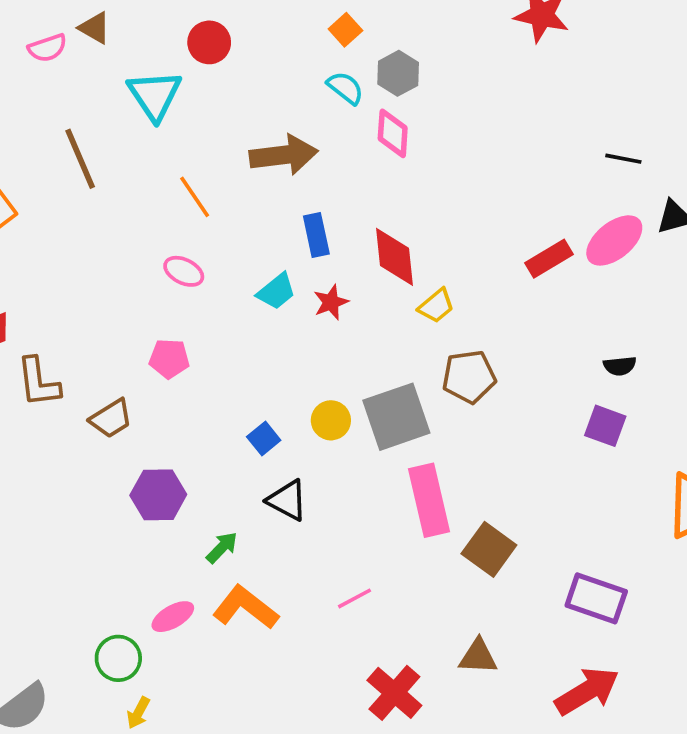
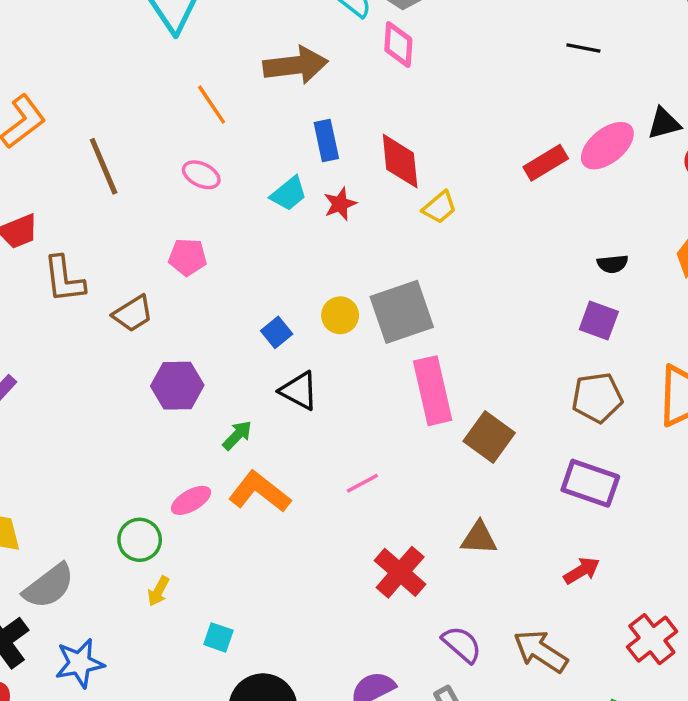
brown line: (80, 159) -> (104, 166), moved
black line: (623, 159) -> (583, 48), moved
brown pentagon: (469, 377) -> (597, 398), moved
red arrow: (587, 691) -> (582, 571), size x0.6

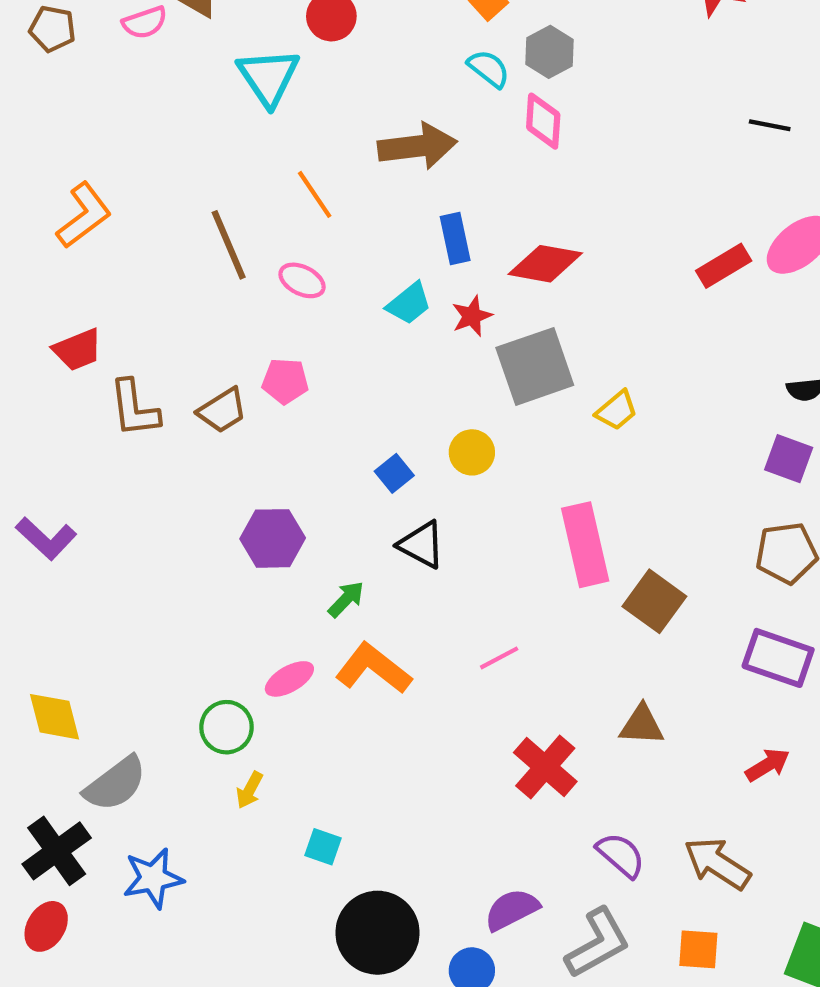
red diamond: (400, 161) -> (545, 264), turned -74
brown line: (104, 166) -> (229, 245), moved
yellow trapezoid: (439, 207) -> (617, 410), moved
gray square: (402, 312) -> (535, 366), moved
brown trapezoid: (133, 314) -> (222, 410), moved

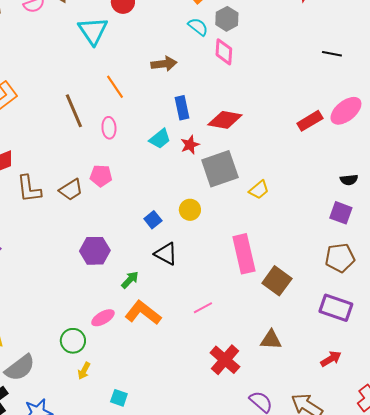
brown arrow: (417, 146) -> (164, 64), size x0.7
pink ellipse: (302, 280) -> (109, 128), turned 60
==
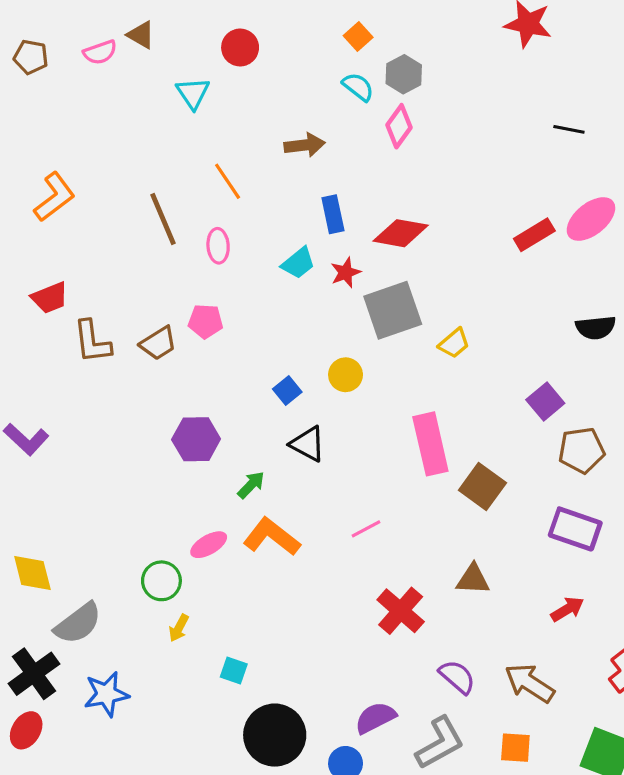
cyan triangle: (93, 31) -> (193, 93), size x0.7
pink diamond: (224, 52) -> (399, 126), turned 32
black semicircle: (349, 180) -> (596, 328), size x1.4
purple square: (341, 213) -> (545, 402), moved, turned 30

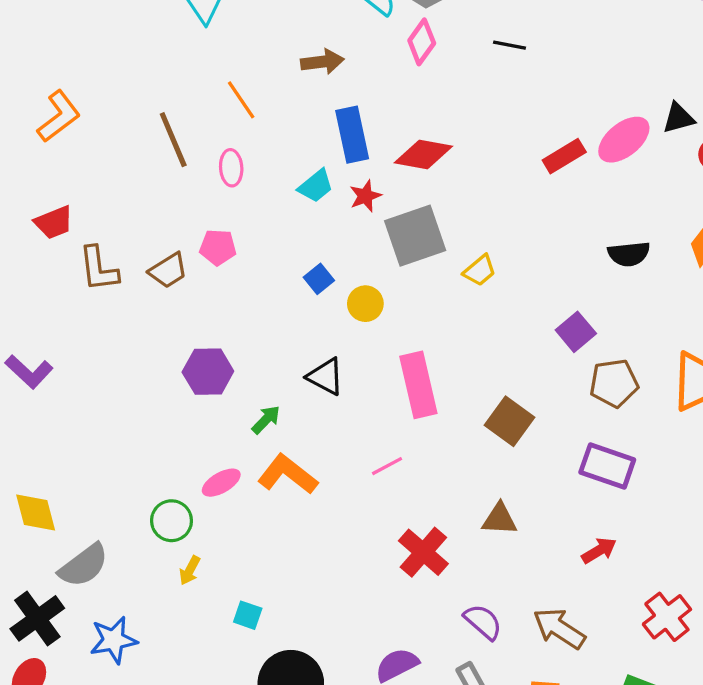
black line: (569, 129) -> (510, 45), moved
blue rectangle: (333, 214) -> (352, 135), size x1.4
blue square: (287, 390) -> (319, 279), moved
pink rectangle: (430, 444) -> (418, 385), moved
---
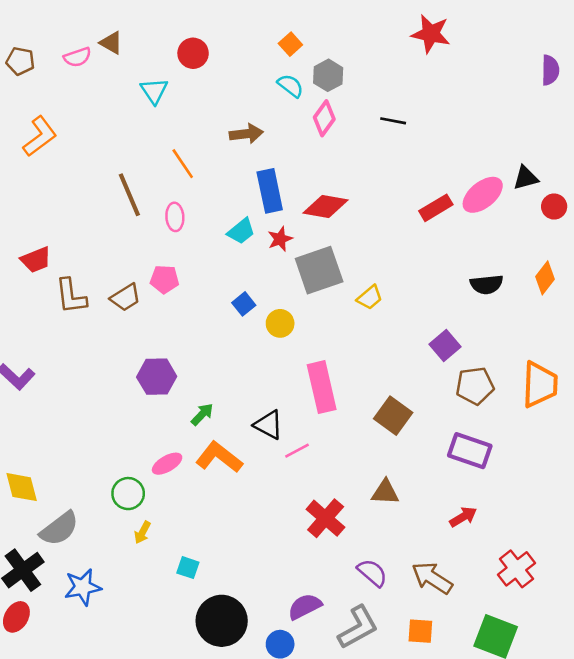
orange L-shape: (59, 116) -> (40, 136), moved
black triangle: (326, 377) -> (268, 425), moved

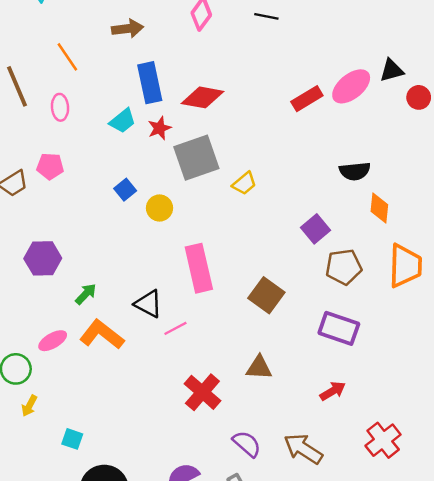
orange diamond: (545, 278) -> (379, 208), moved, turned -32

▶ _ABOUT THIS TASK_
Out of the entries above, write out only the lines between the line holding "blue square: (287, 390) -> (319, 279), moved" and the line holding "pink rectangle: (430, 444)", inclusive, each exactly as given.

▶ _OUTPUT FOR THIS EXERCISE_
blue square: (287, 390) -> (319, 279), moved
pink rectangle: (430, 444) -> (418, 385), moved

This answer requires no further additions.